--- DATASET RECORDS Enclosed Below ---

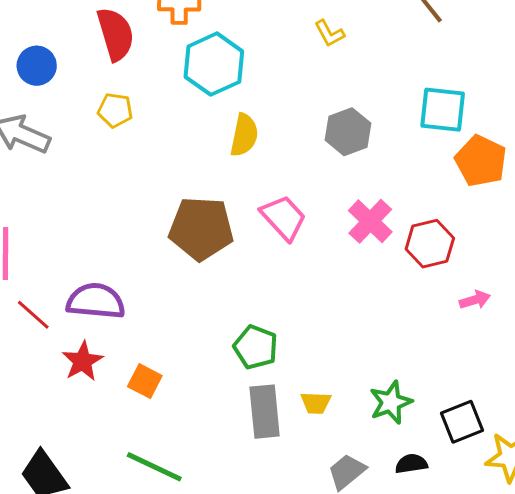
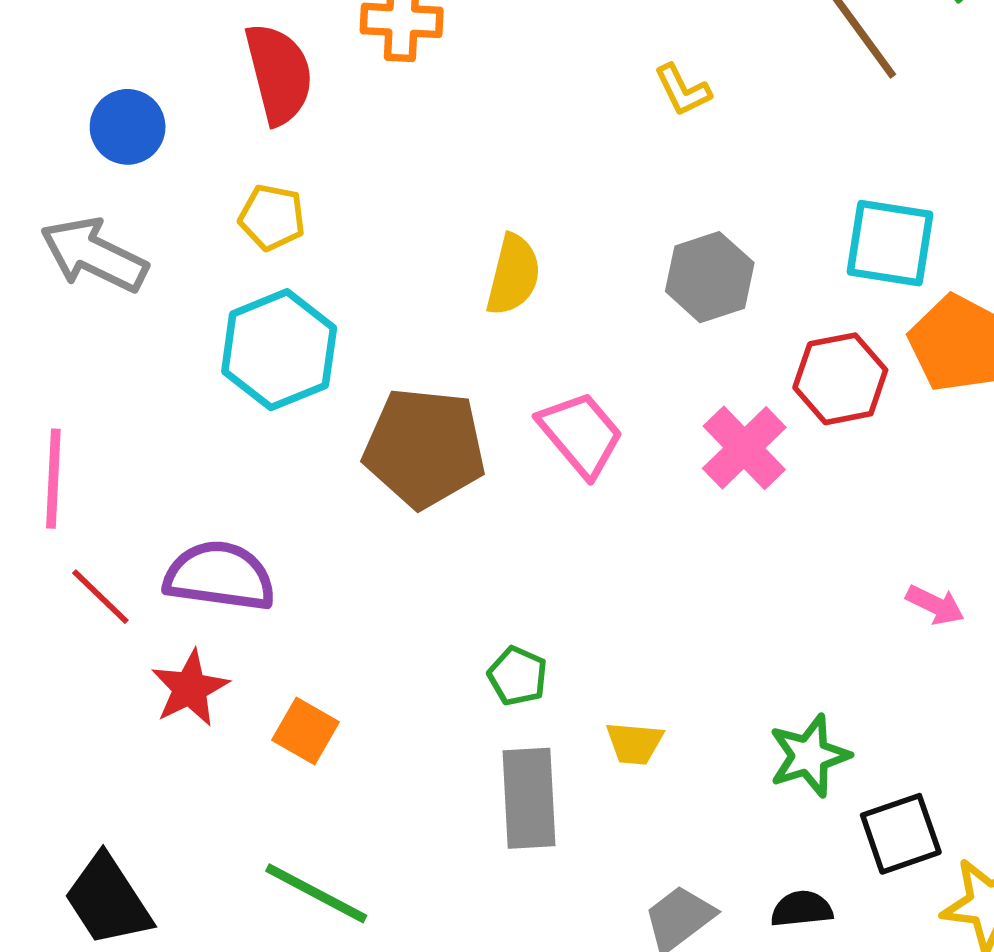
cyan hexagon: (214, 64) -> (279, 350), moved
red hexagon: (430, 244) -> (840, 379), moved
pink arrow: (475, 300) -> (935, 605), turned 40
green pentagon: (256, 347) -> (518, 676), size x0.7
green star: (391, 402) -> (809, 756), moved
yellow trapezoid: (316, 403) -> (634, 743), moved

--- End of Enclosed DATASET RECORDS ---

Find each line above that contains "hexagon", and copy those lines.

cyan hexagon: (214, 64) -> (279, 350), moved
red hexagon: (430, 244) -> (840, 379), moved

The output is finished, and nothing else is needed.